[Start]
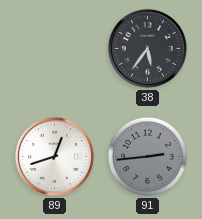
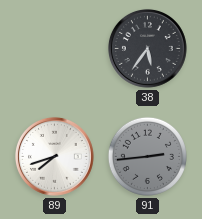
89: 12:42 -> 7:42
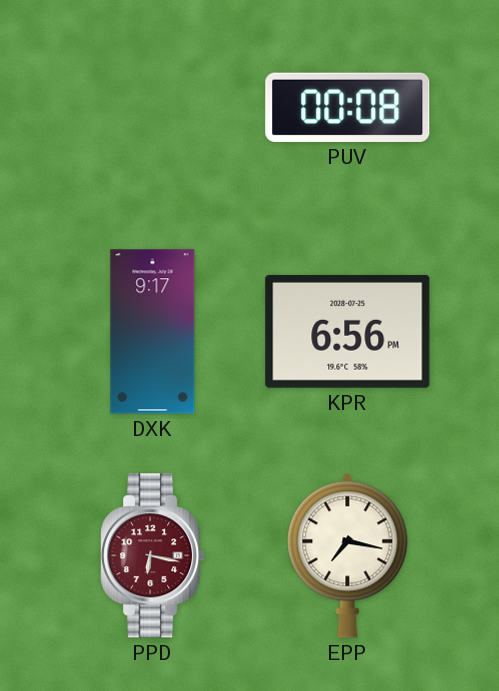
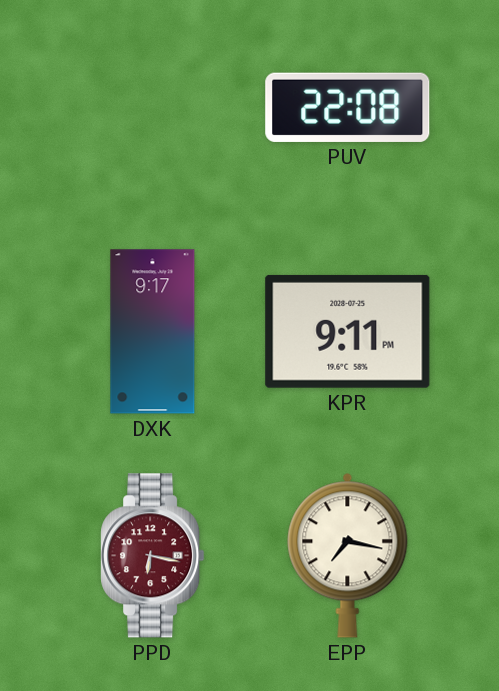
PUV: 00:08 -> 22:08
KPR: 6:56 -> 9:11
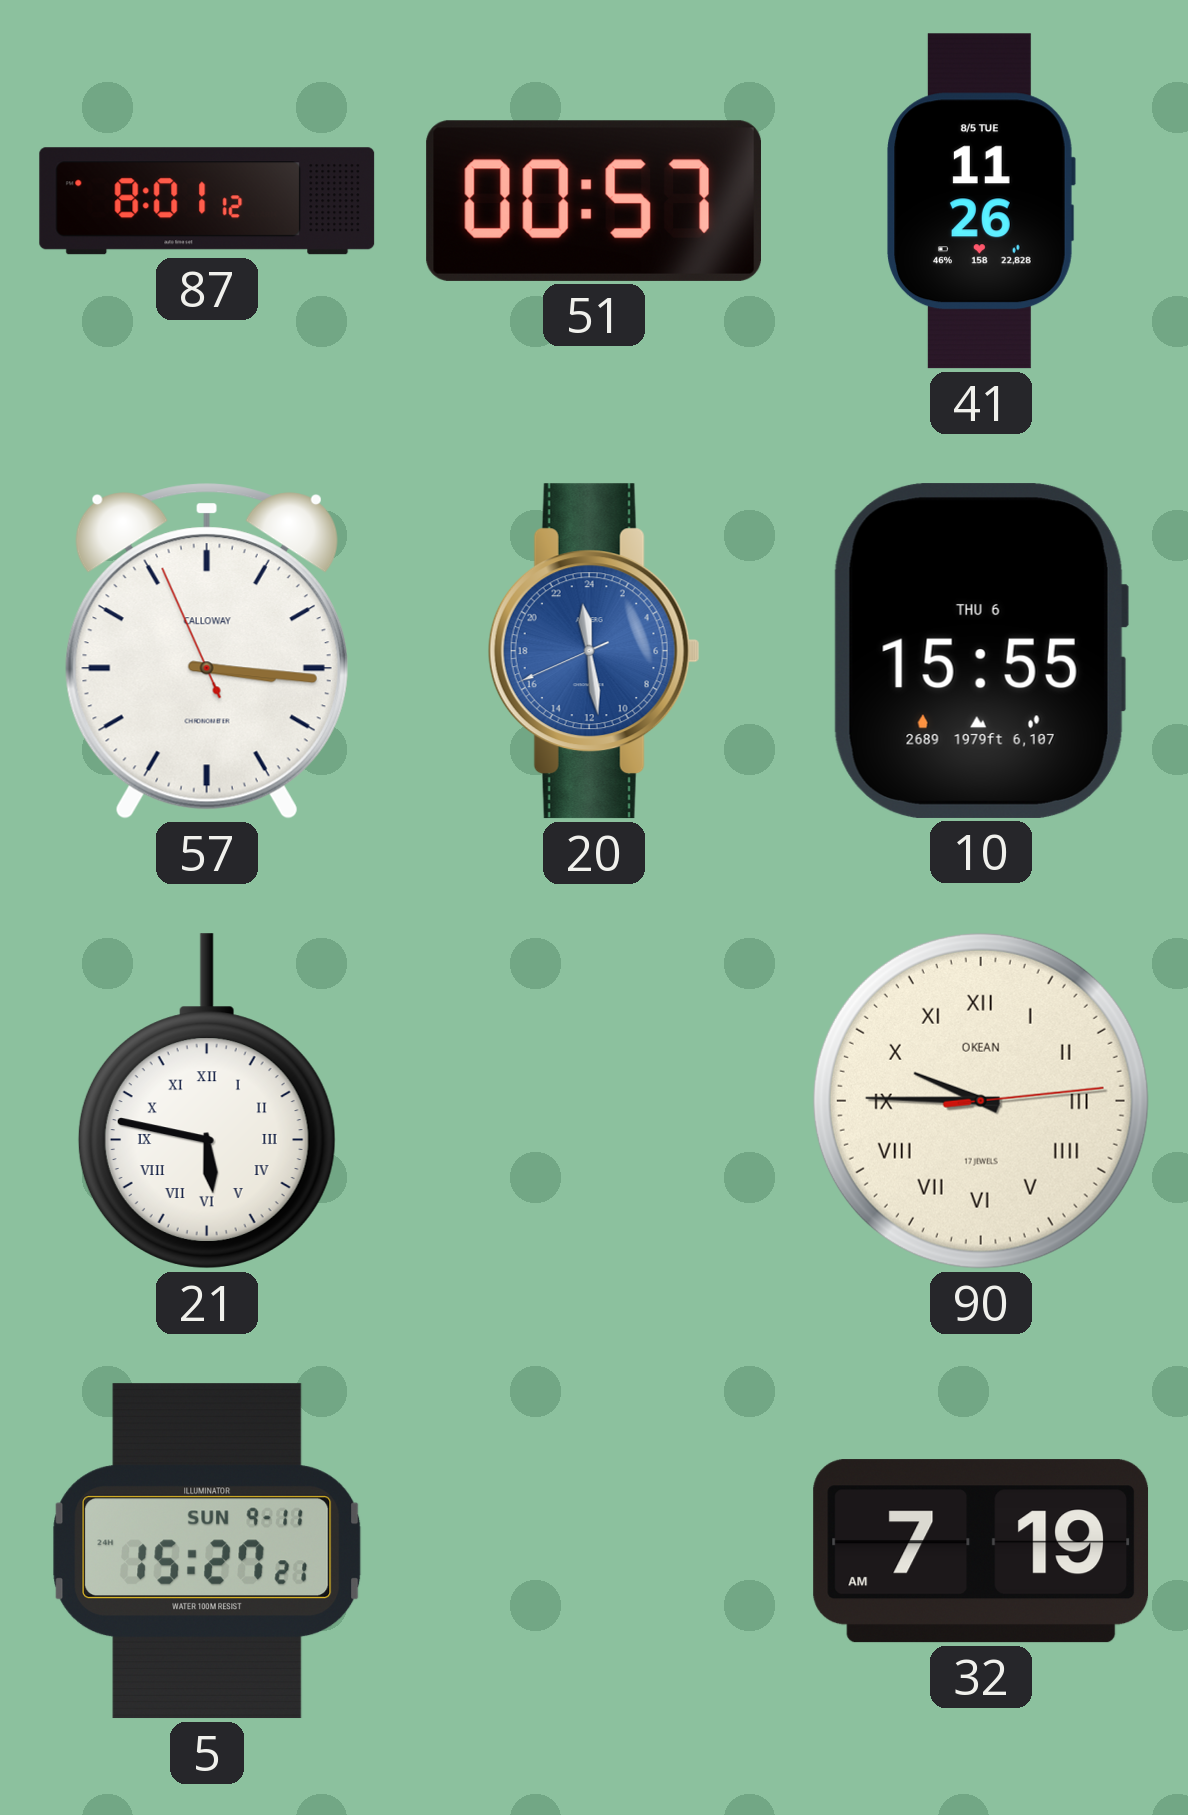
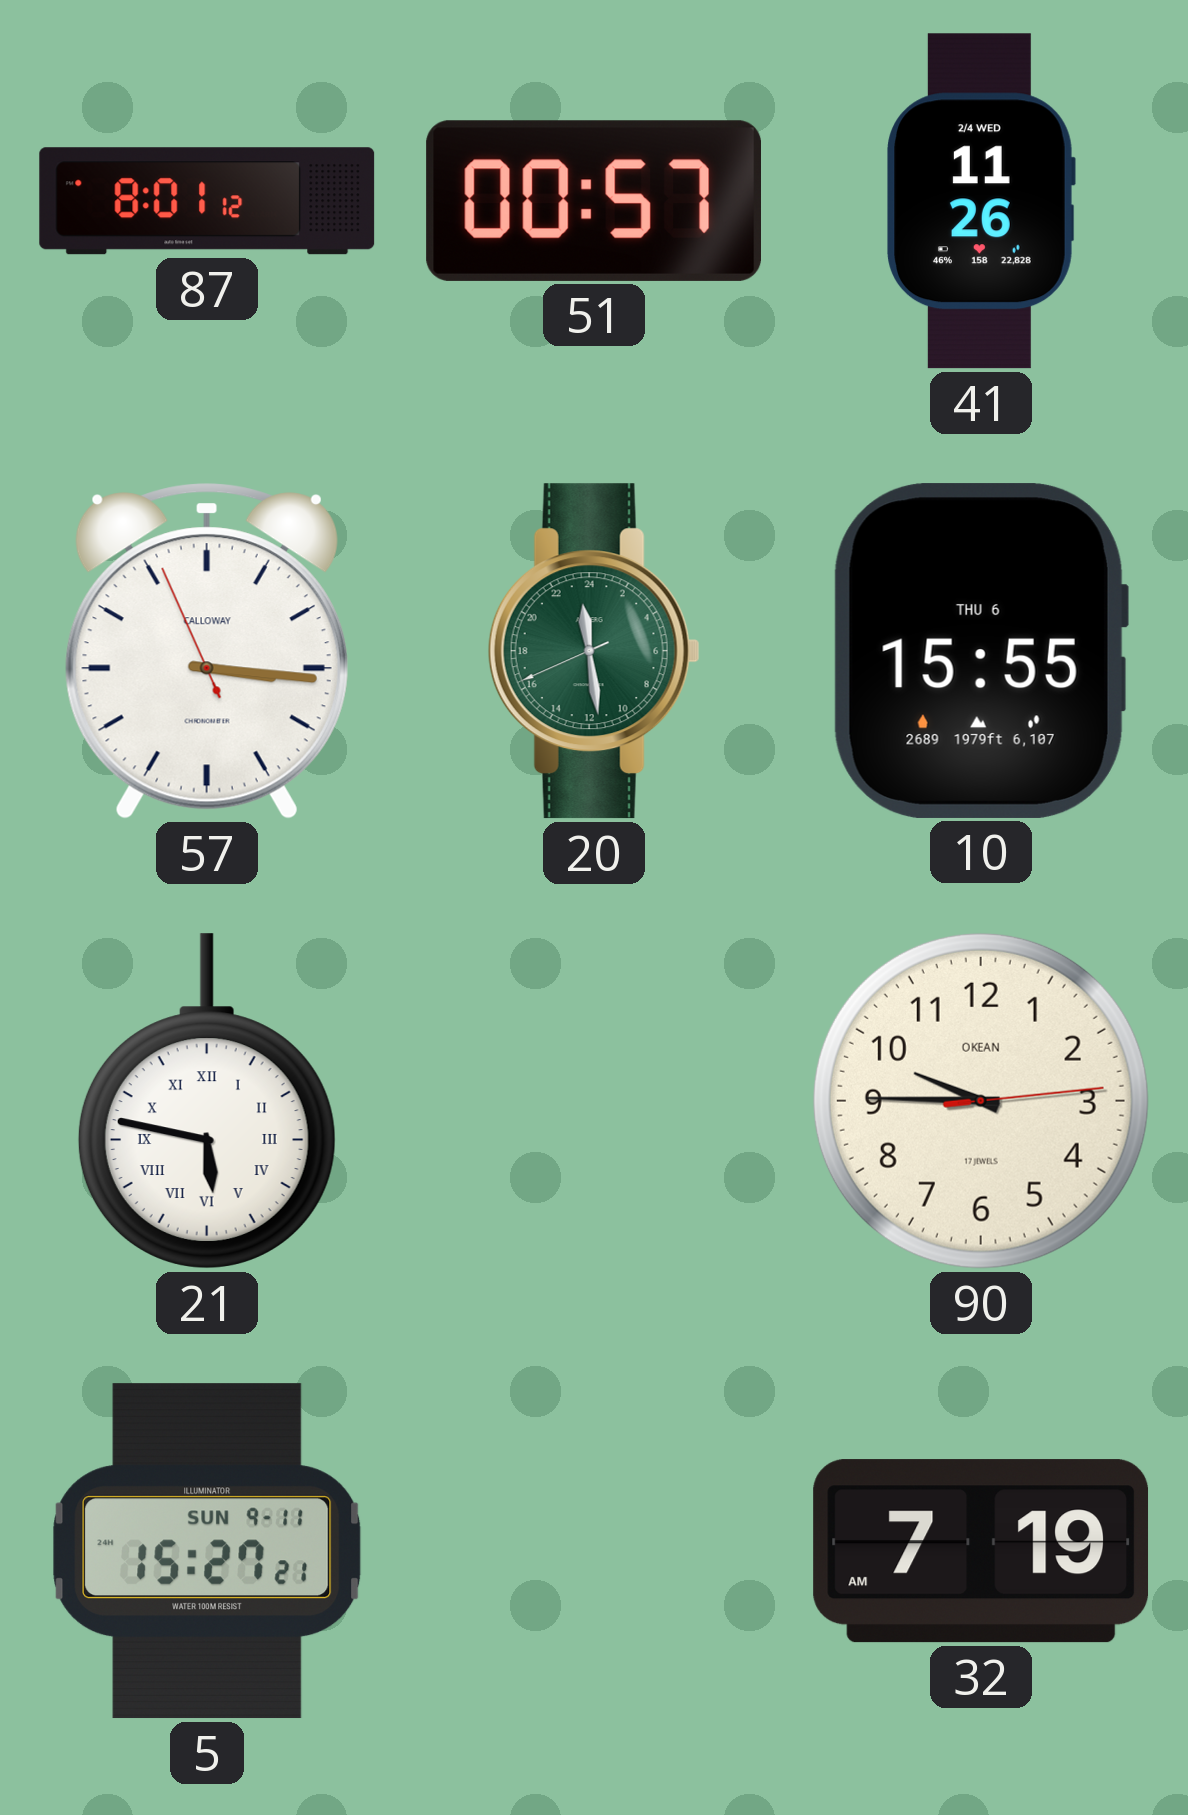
41 date: 8/5 TUE -> 2/4 WED
20 dial: blue -> green
90 numerals: Roman -> Arabic
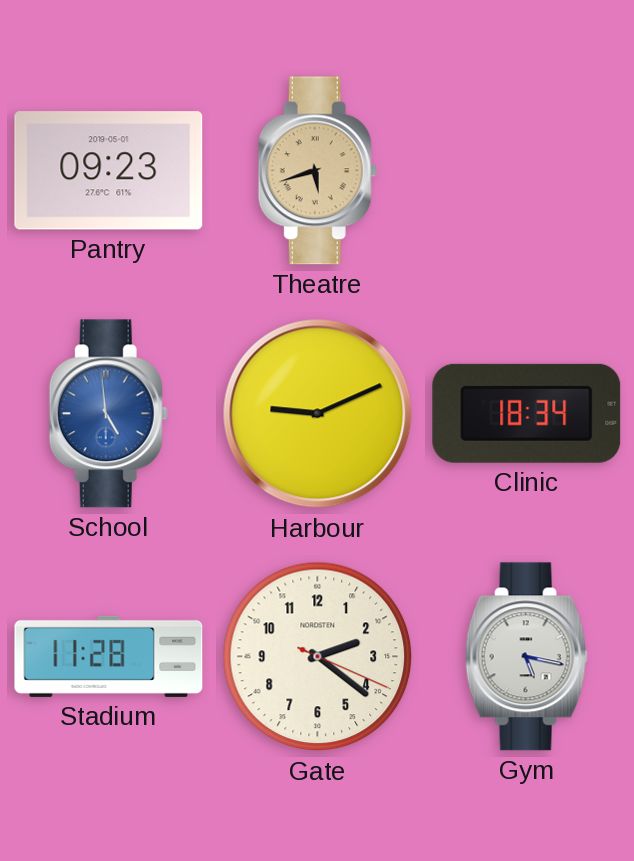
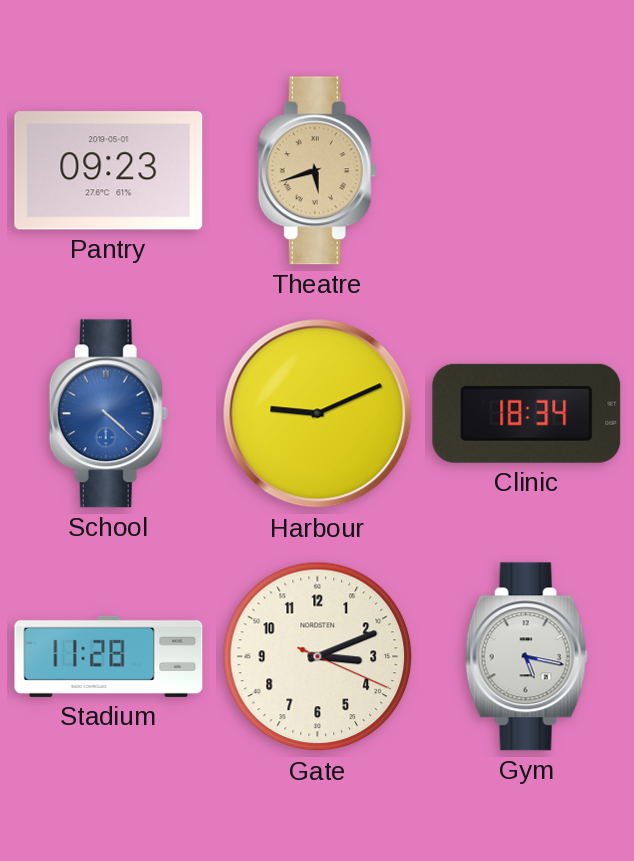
School: 4:59 -> 4:22
Gate: 2:21 -> 3:11
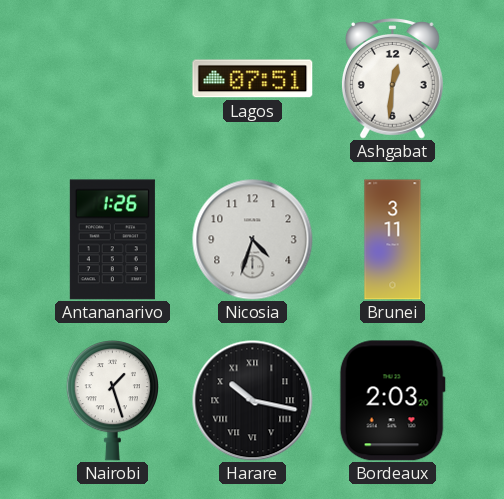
[End]
[Written exercise]: Reproduce the stretch of rows from the line containing "PUV: 00:08 -> 22:08" through the end of the rows, both ends included, leaving out the pictures.

[Solution for this exercise]:
PUV: 00:08 -> 22:08
KPR: 6:56 -> 9:11
41 date: 8/5 TUE -> 2/4 WED
20 dial: blue -> green
90 numerals: Roman -> Arabic
School: 4:59 -> 4:22
Gate: 2:21 -> 3:11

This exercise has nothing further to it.